Your answer should be the lines below from the one holding "move,robot figure (scarlet),[644" through the one holding "insert,,,gum eraser (cobalt),[635", copied exactly and with nothing else.

######

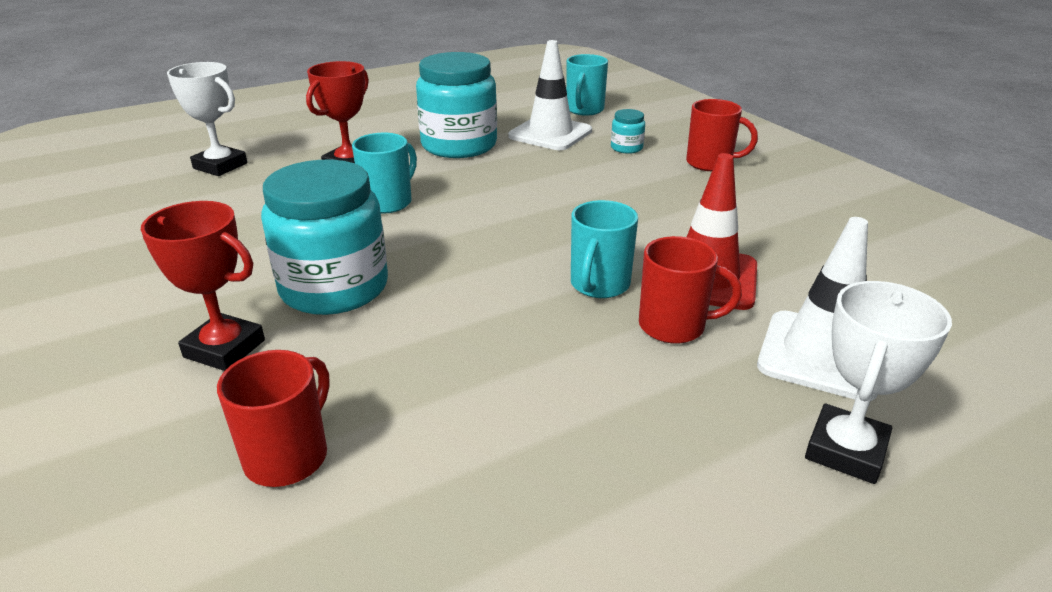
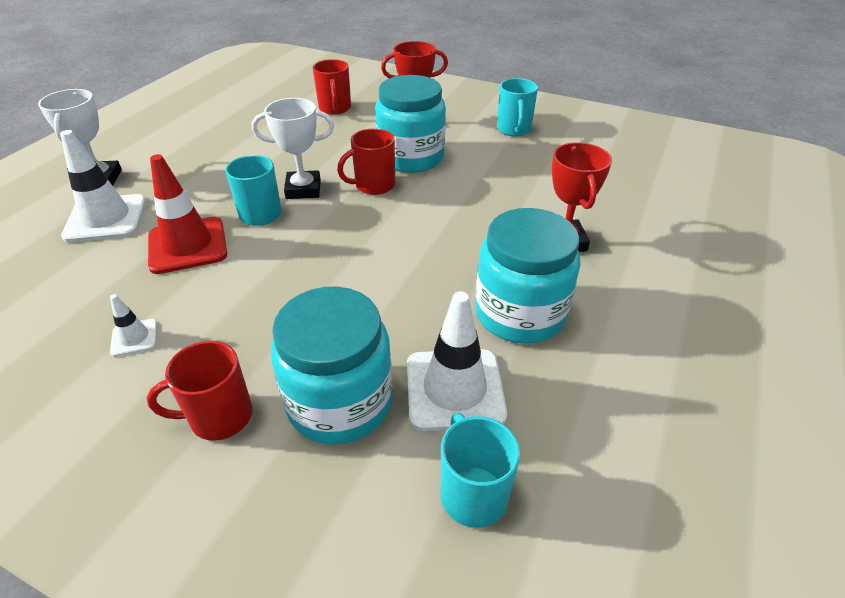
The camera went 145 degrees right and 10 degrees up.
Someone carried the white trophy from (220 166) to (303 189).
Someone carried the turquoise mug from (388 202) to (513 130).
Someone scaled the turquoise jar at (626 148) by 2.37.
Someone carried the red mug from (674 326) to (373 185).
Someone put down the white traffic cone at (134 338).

######

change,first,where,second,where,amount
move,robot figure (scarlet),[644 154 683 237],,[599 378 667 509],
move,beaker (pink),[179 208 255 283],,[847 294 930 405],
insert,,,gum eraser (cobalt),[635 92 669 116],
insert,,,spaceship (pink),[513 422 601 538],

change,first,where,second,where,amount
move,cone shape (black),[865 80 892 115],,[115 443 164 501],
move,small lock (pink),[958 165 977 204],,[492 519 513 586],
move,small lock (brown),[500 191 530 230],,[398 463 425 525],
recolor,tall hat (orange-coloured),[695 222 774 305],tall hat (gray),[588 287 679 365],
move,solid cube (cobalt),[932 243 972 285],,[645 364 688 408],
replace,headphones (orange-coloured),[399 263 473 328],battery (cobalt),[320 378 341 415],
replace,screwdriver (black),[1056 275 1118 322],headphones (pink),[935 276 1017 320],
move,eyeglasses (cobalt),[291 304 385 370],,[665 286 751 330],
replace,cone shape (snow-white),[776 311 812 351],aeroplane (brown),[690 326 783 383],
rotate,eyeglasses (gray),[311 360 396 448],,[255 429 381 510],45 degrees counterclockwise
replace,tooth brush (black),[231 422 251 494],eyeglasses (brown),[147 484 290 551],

######

■ Solution to this task
move,robot figure (scarlet),[644 154 683 237],,[599 378 667 509],
move,beaker (pink),[179 208 255 283],,[847 294 930 405],
insert,,,gum eraser (cobalt),[635 92 669 116],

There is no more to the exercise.